== DATA FOR PROCESSING

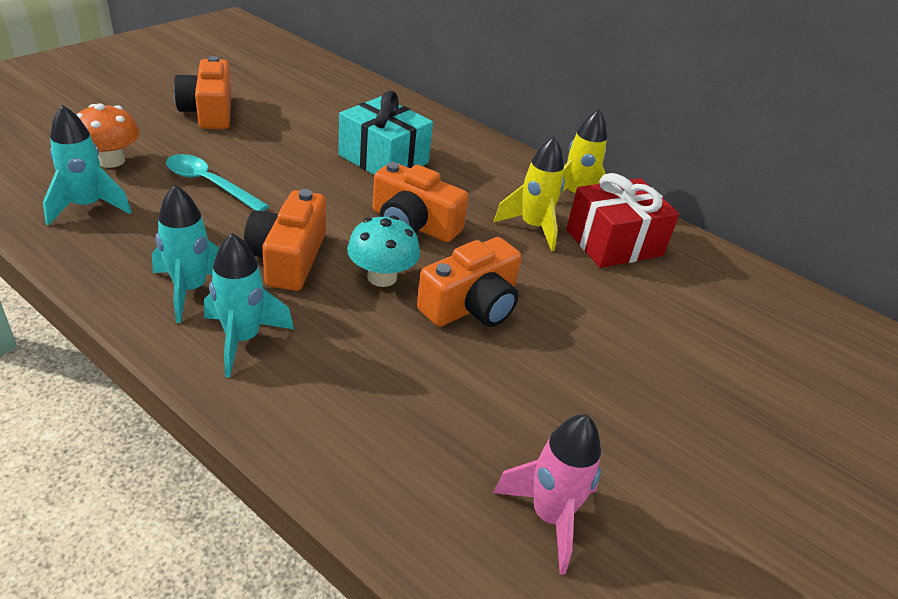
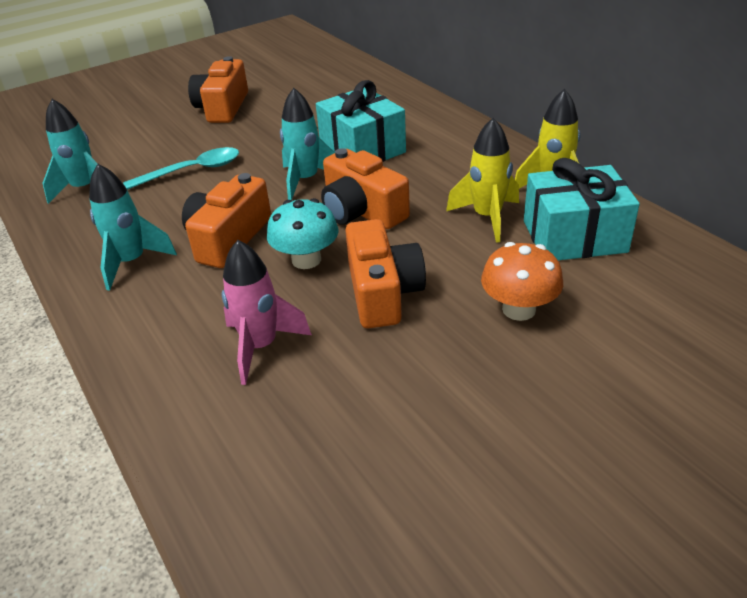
camera: 25 degrees right, 0 degrees up
(111, 160) = (122, 151): orange mushroom -> orange mushroom (519, 309)
(209, 184) = (192, 171): turquoise spoon -> turquoise spoon turned 105 degrees clockwise
(242, 339) = (153, 309): turquoise rocket -> turquoise rocket (306, 180)
(471, 305) = (382, 292): orange camera -> orange camera turned 75 degrees counterclockwise
(549, 516) = (362, 512): pink rocket -> pink rocket (261, 347)
(614, 243) = (574, 236): red gift -> turquoise gift

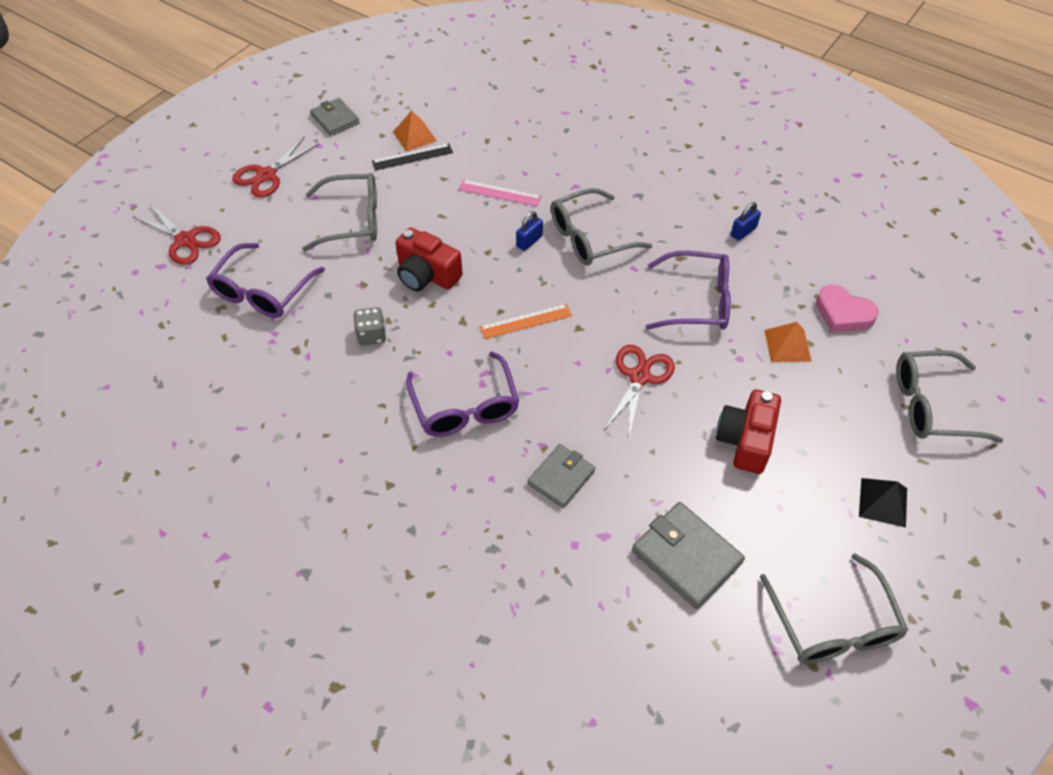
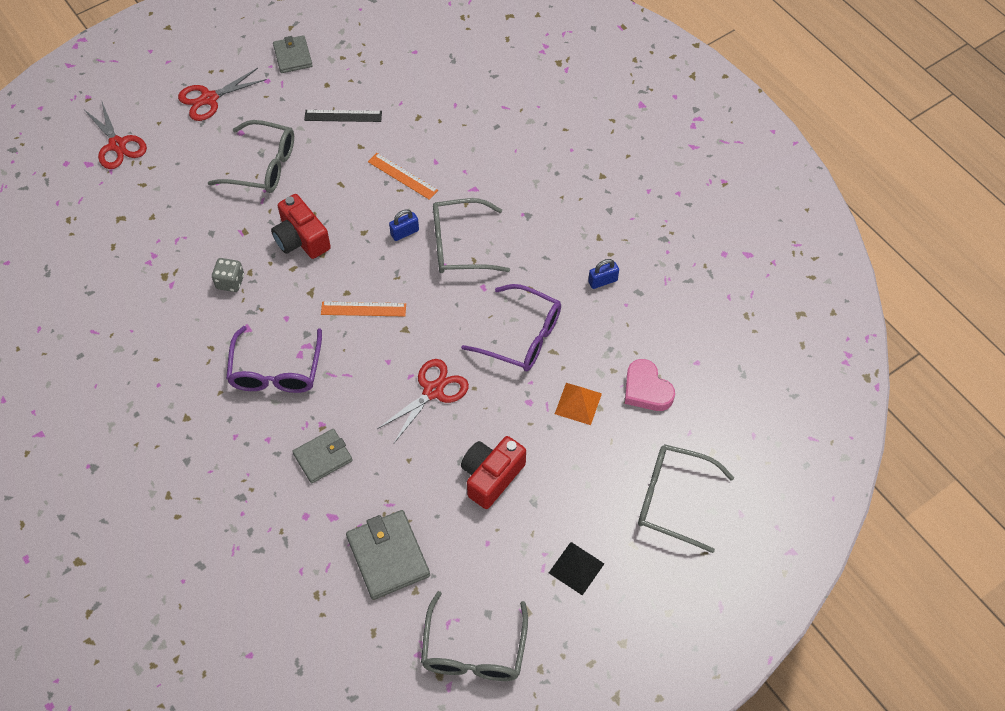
camera: 20 degrees right, 5 degrees up
(262, 291) = (159, 213): purple glasses -> none
(414, 136) = (355, 94): orange pyramid -> none
(499, 193) = (402, 176): pink ruler -> orange ruler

====

• [EXERCISE] Give back each line above exactly, with pictures dropped.

• [RESPONSE]
camera: 25 degrees right, 0 degrees up
(111, 160) = (122, 151): orange mushroom -> orange mushroom (519, 309)
(209, 184) = (192, 171): turquoise spoon -> turquoise spoon turned 105 degrees clockwise
(242, 339) = (153, 309): turquoise rocket -> turquoise rocket (306, 180)
(471, 305) = (382, 292): orange camera -> orange camera turned 75 degrees counterclockwise
(549, 516) = (362, 512): pink rocket -> pink rocket (261, 347)
(614, 243) = (574, 236): red gift -> turquoise gift

camera: 20 degrees right, 5 degrees up
(262, 291) = (159, 213): purple glasses -> none
(414, 136) = (355, 94): orange pyramid -> none
(499, 193) = (402, 176): pink ruler -> orange ruler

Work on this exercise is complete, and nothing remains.